(ENTRIES SUPPLIED Opens)

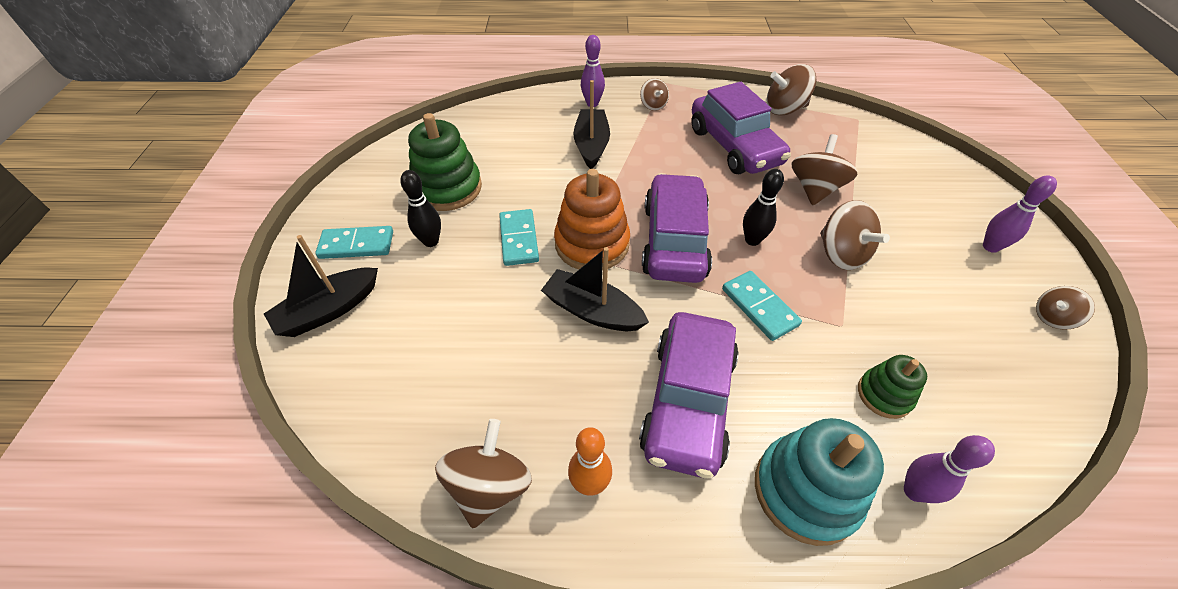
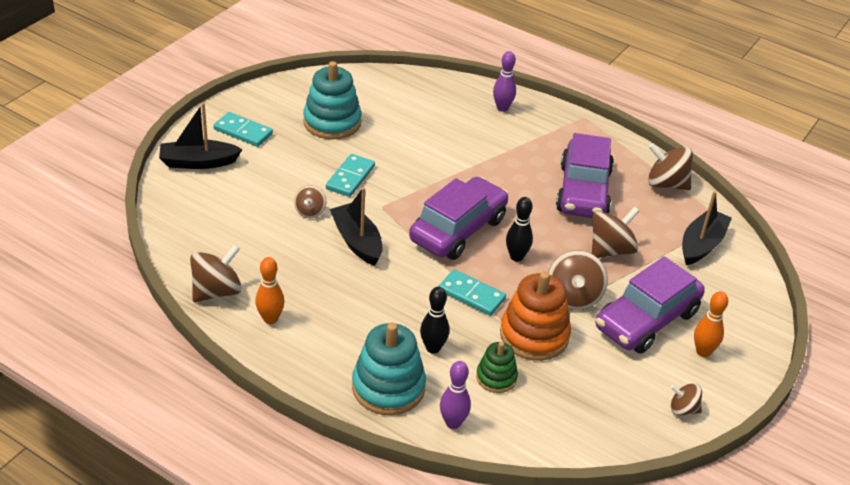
camera: 30 degrees right, 10 degrees down
(431, 241) = (291, 152): black bowling pin -> black bowling pin (433, 348)
(447, 188) = (332, 122): green stacking toy -> turquoise stacking toy
(591, 145) = (467, 139): black boat -> black boat (701, 244)
(592, 244) = (397, 204): orange stacking toy -> orange stacking toy (534, 335)
(653, 105) = (552, 131): brown spinning top -> brown spinning top (310, 211)
(688, 402) = (366, 315): purple car -> purple car (646, 320)
(759, 307) = (471, 295): turquoise domino -> turquoise domino turned 60 degrees counterclockwise
(990, 247) = (703, 352): purple bowling pin -> orange bowling pin

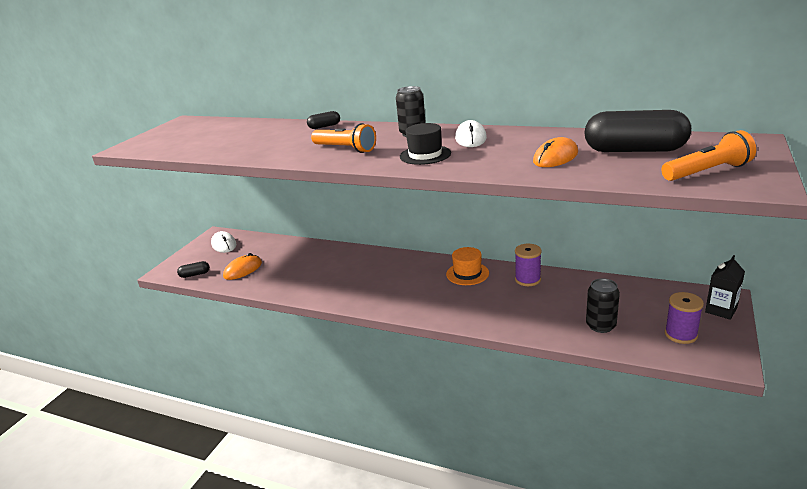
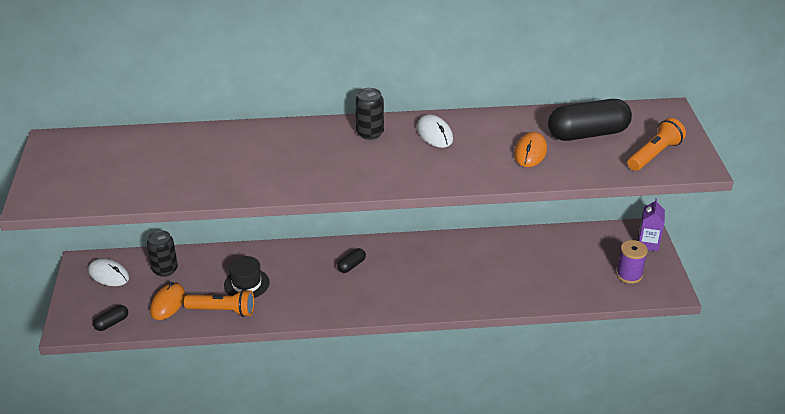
camera: 30 degrees left, 10 degrees up
(324, 126) = (258, 132): black capsule -> black capsule (351, 265)
(345, 149) = (319, 166): orange flashlight -> orange flashlight (223, 310)
(425, 155) = (410, 165): black hat -> black hat (246, 284)
(467, 273) = (419, 253): orange hat -> none
(527, 279) = (479, 247): purple spool -> none
(600, 325) = (566, 282): black can -> black can (165, 269)
(721, 310) = (648, 243): black carton -> purple carton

(ENTRIES SUPPLIED Closes)

(WHAT THE TASK REQUIRES):
All records are to be reproduced exactly; the pictures are to be omitted.

(YOUR RESPONSE):
camera: 30 degrees right, 10 degrees down
(431, 241) = (291, 152): black bowling pin -> black bowling pin (433, 348)
(447, 188) = (332, 122): green stacking toy -> turquoise stacking toy
(591, 145) = (467, 139): black boat -> black boat (701, 244)
(592, 244) = (397, 204): orange stacking toy -> orange stacking toy (534, 335)
(653, 105) = (552, 131): brown spinning top -> brown spinning top (310, 211)
(688, 402) = (366, 315): purple car -> purple car (646, 320)
(759, 307) = (471, 295): turquoise domino -> turquoise domino turned 60 degrees counterclockwise
(990, 247) = (703, 352): purple bowling pin -> orange bowling pin

camera: 30 degrees left, 10 degrees up
(324, 126) = (258, 132): black capsule -> black capsule (351, 265)
(345, 149) = (319, 166): orange flashlight -> orange flashlight (223, 310)
(425, 155) = (410, 165): black hat -> black hat (246, 284)
(467, 273) = (419, 253): orange hat -> none
(527, 279) = (479, 247): purple spool -> none
(600, 325) = (566, 282): black can -> black can (165, 269)
(721, 310) = (648, 243): black carton -> purple carton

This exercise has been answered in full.